Exercise brief — I would like each line of the data that holds the word "size" copied out.
--- Input material Enclosed Below ---
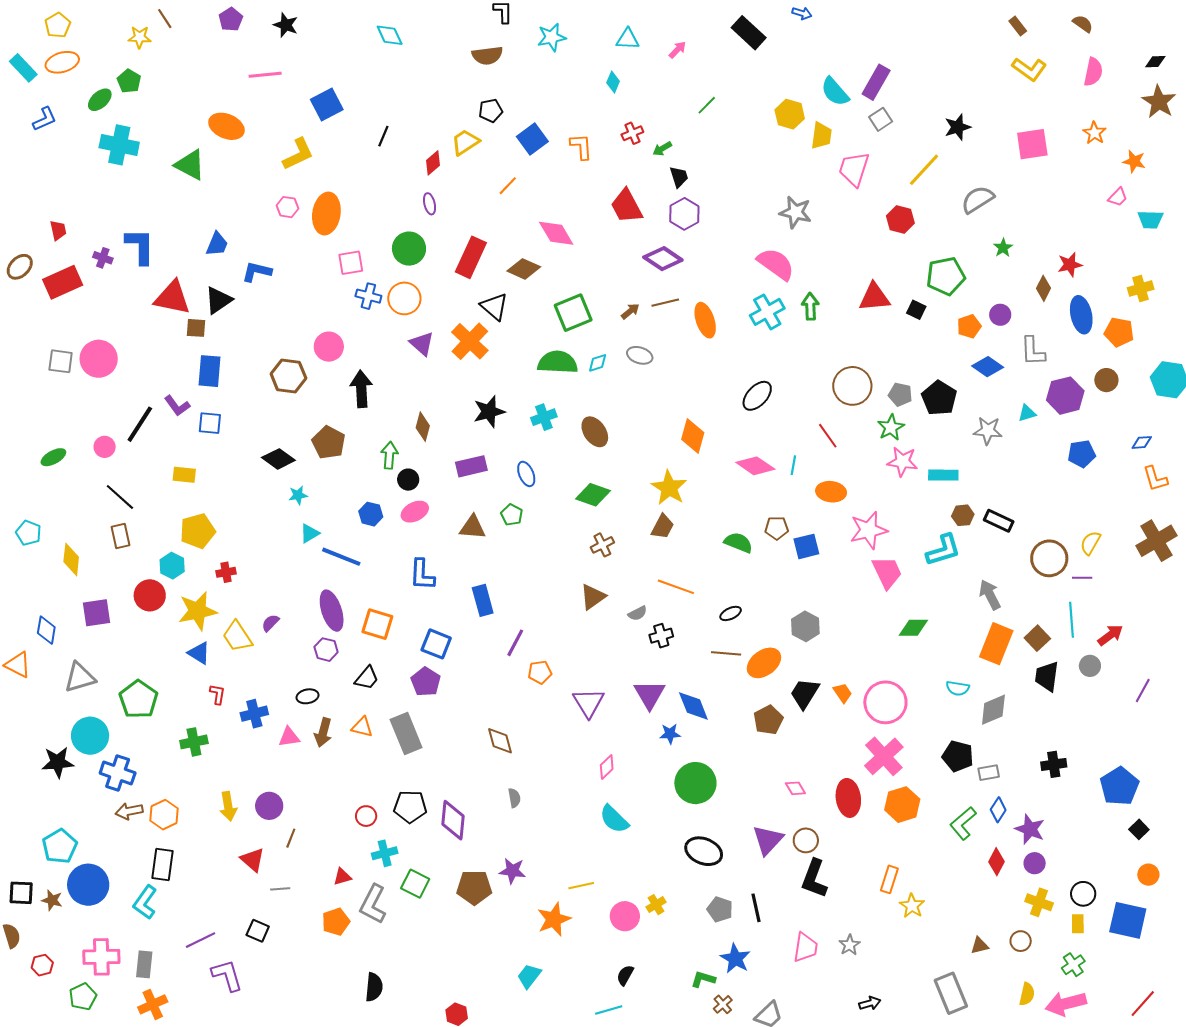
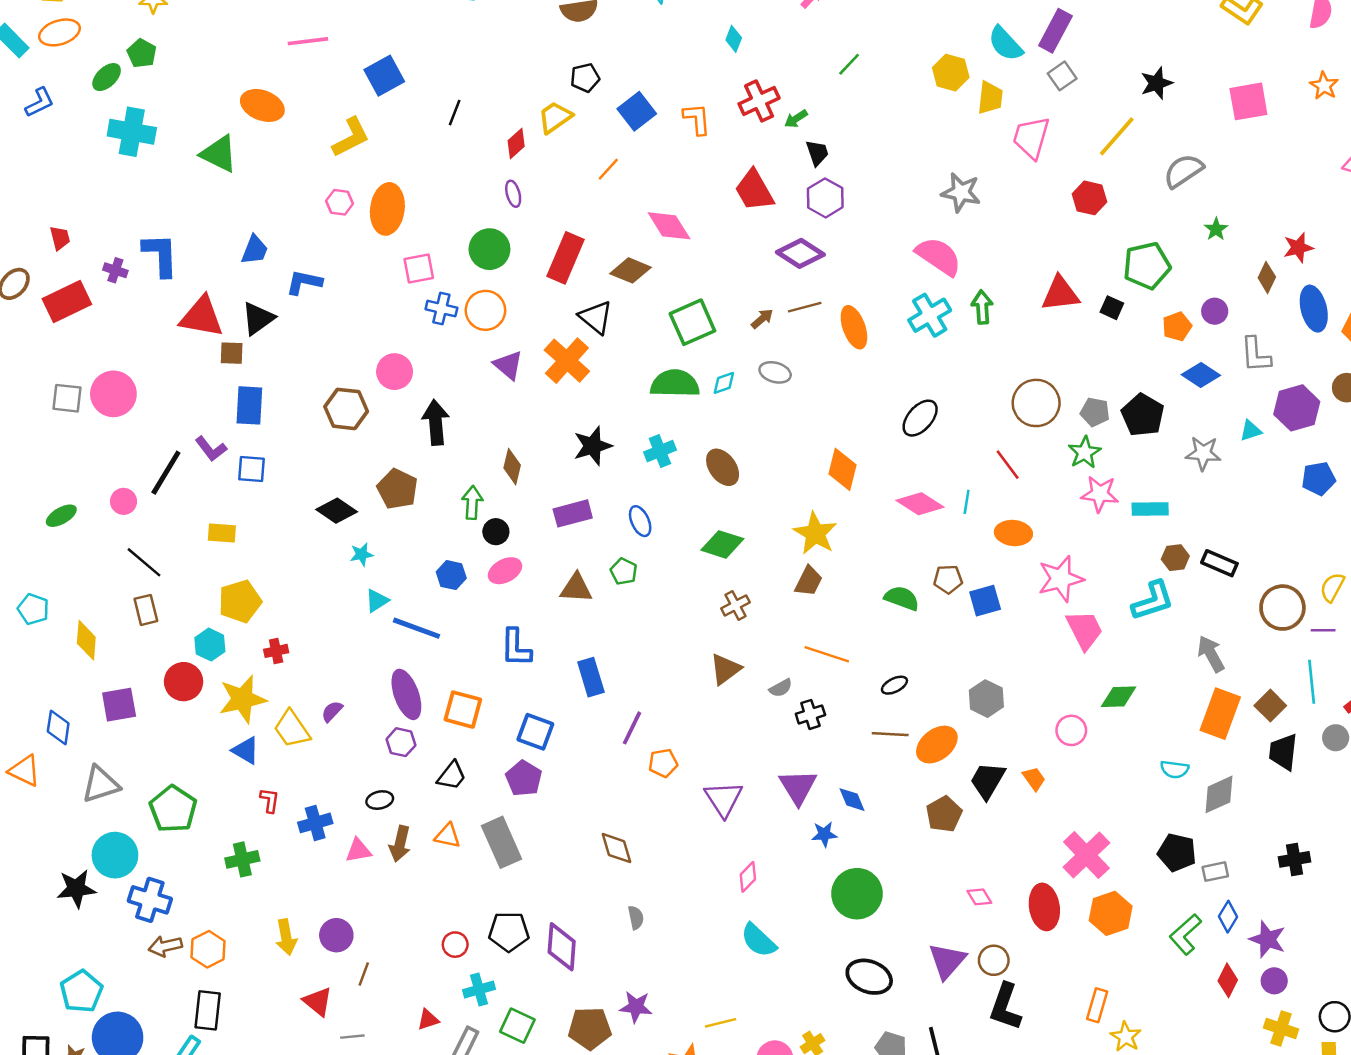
red cross: (632, 133) -> (759, 101), size x1.5
pink circle: (885, 702) -> (1071, 730), moved, size x0.6
blue diamond: (693, 706) -> (852, 800), size x0.7

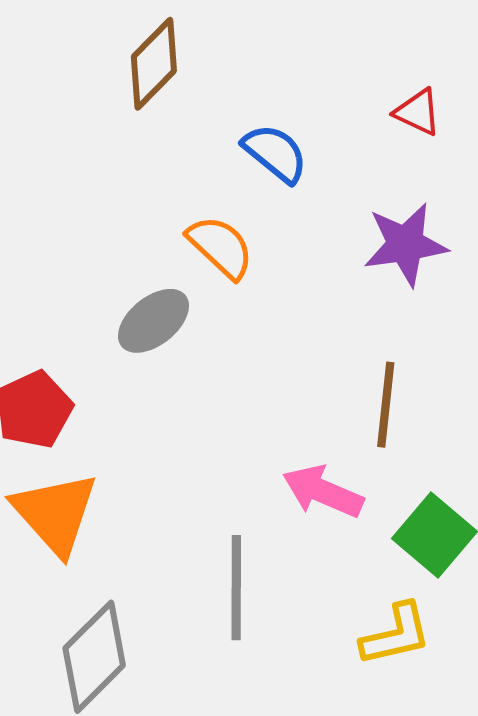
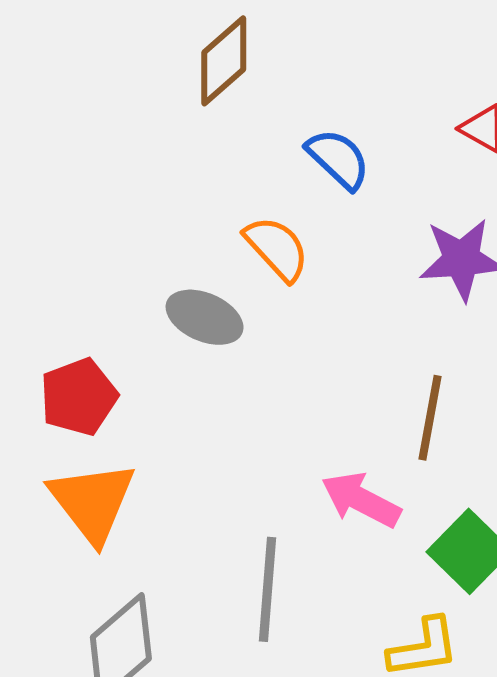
gray ellipse: (154, 321) -> (205, 317), turned 58

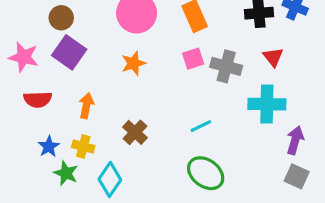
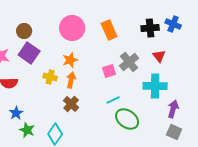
pink square: (193, 59) -> (109, 71), moved
gray cross: (226, 66) -> (129, 62), turned 36
orange arrow: (86, 106) -> (71, 80), moved
yellow cross: (83, 146) -> (50, 77), moved
green ellipse: (206, 173) -> (127, 119), moved

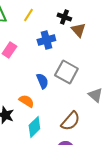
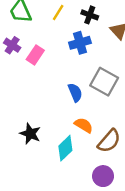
black cross: (64, 17) -> (90, 15), moved
orange semicircle: (26, 101) -> (84, 125), moved

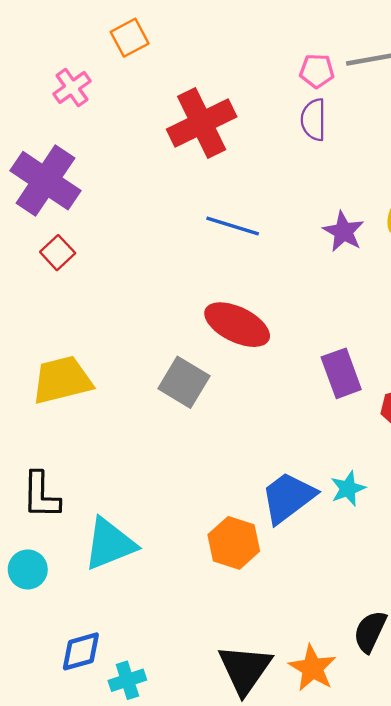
--- End of Enclosed Input material ---
Solution —
red cross: (632, 133) -> (759, 101), size x1.5
pink circle: (885, 702) -> (1071, 730), moved, size x0.6
blue diamond: (693, 706) -> (852, 800), size x0.7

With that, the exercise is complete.